• **Problem requirements**:
Find all lines in the listing that include the word "none", then copy them.

• **Information**:
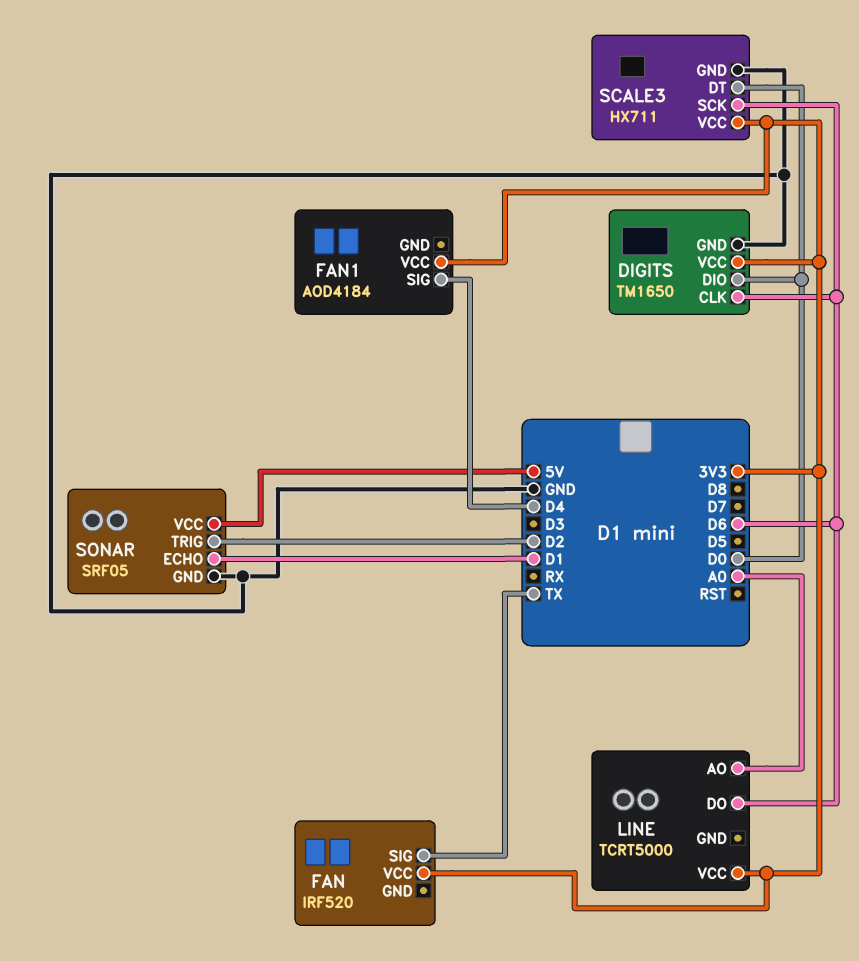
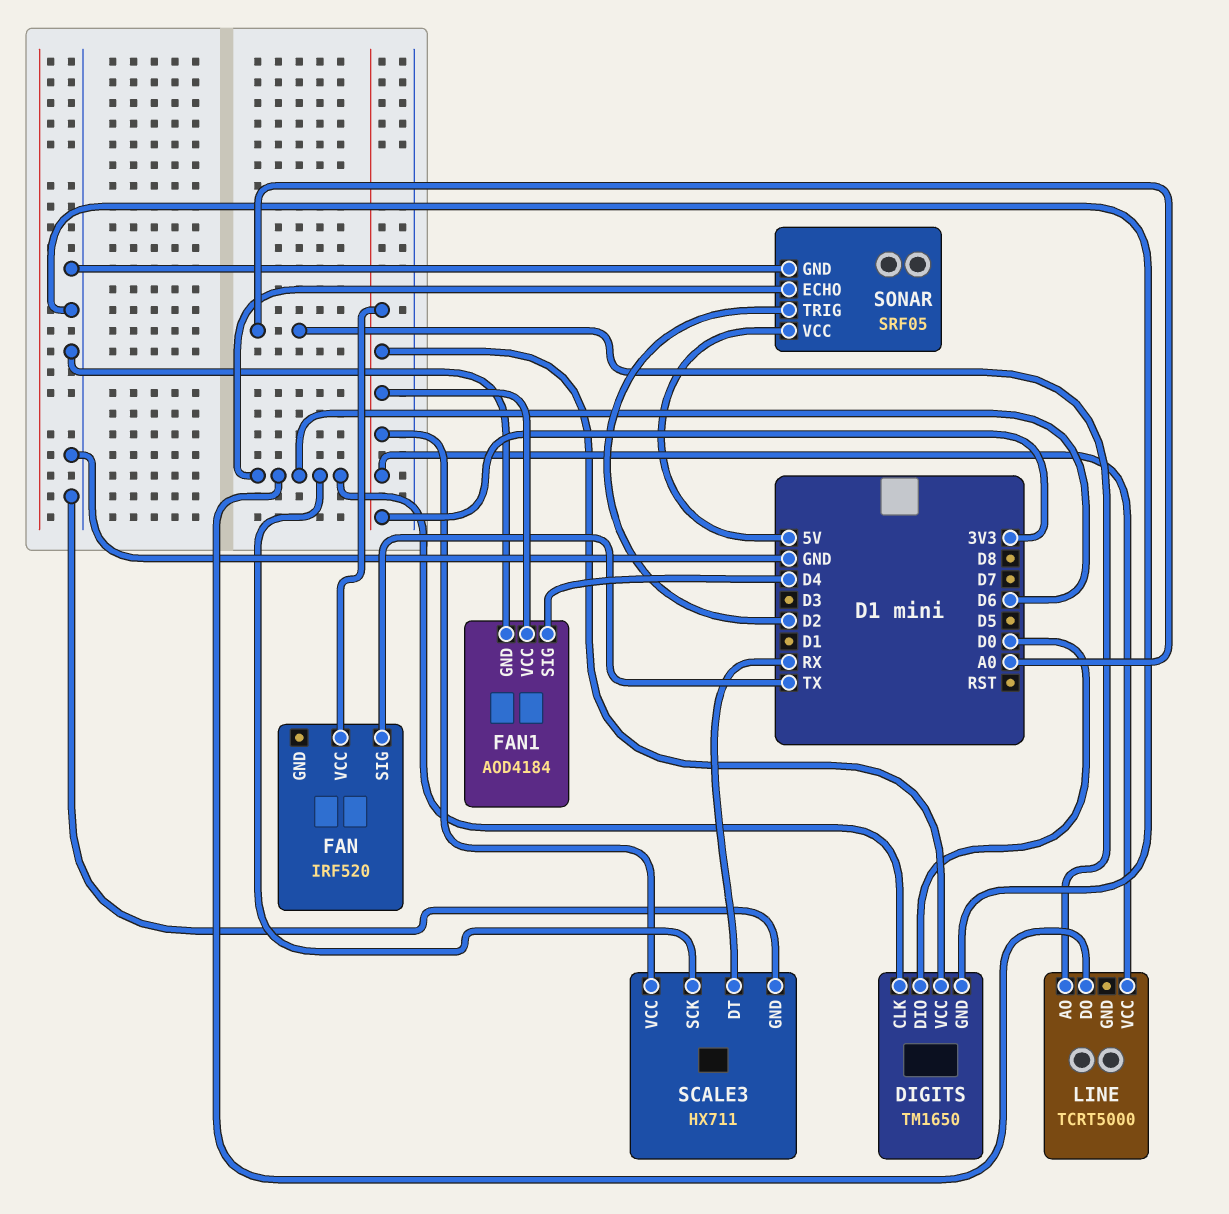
FAN1 pin GND: none -> GND
SCALE3 pin DT: D0 -> RX
SONAR pin ECHO: D1 -> D6

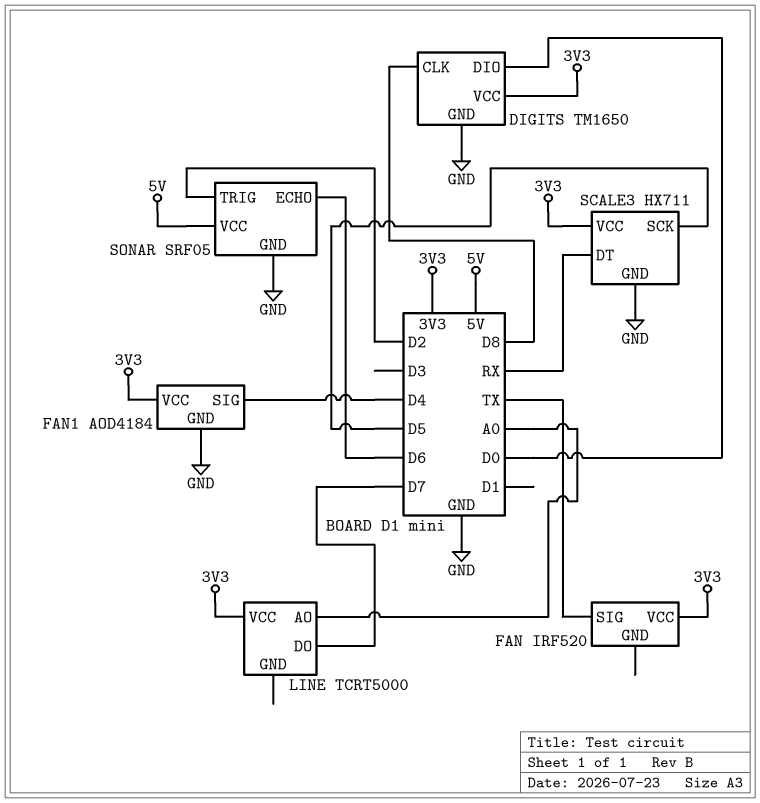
DIGITS pin CLK: D6 -> D8
LINE pin DO: D6 -> D7
SCALE3 pin SCK: D6 -> D5

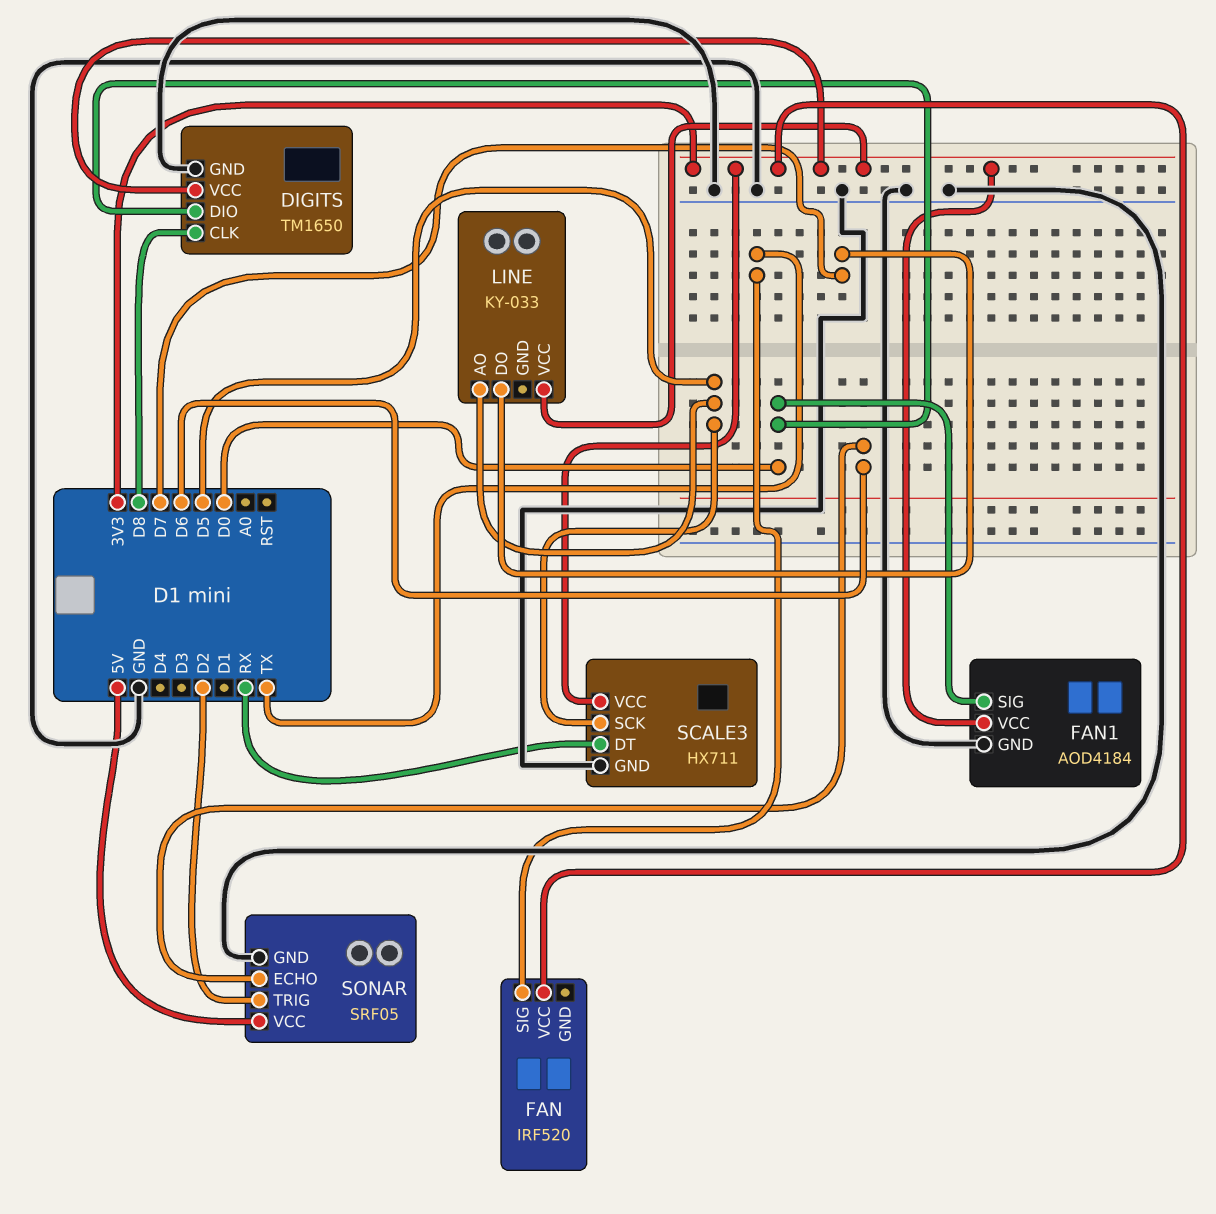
FAN1 pin SIG: D4 -> D0
LINE: TCRT5000 -> KY-033
LINE pin AO: A0 -> D5

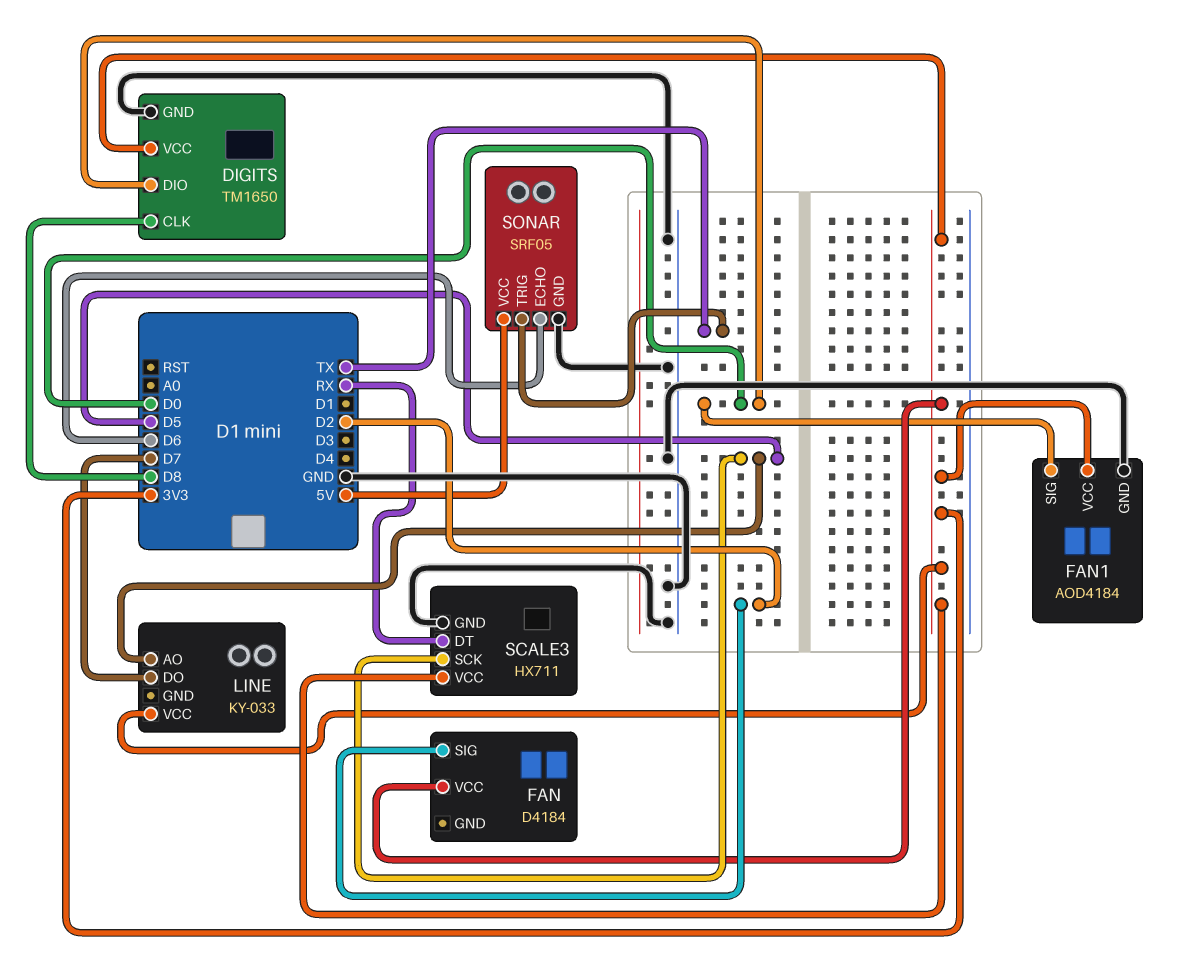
FAN: IRF520 -> D4184
FAN pin SIG: TX -> D2
SONAR pin TRIG: D2 -> TX

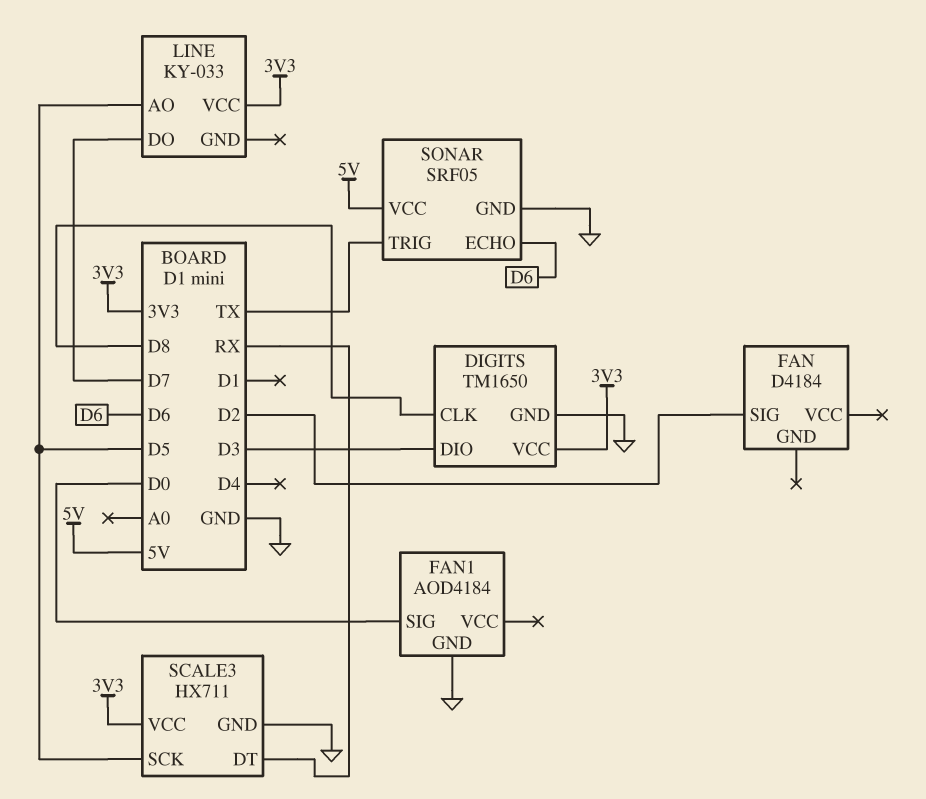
DIGITS pin DIO: D0 -> D3
FAN pin VCC: 3V3 -> none
FAN1 pin VCC: 3V3 -> none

• **Task output**:
FAN1 pin GND: none -> GND
FAN pin VCC: 3V3 -> none
FAN1 pin VCC: 3V3 -> none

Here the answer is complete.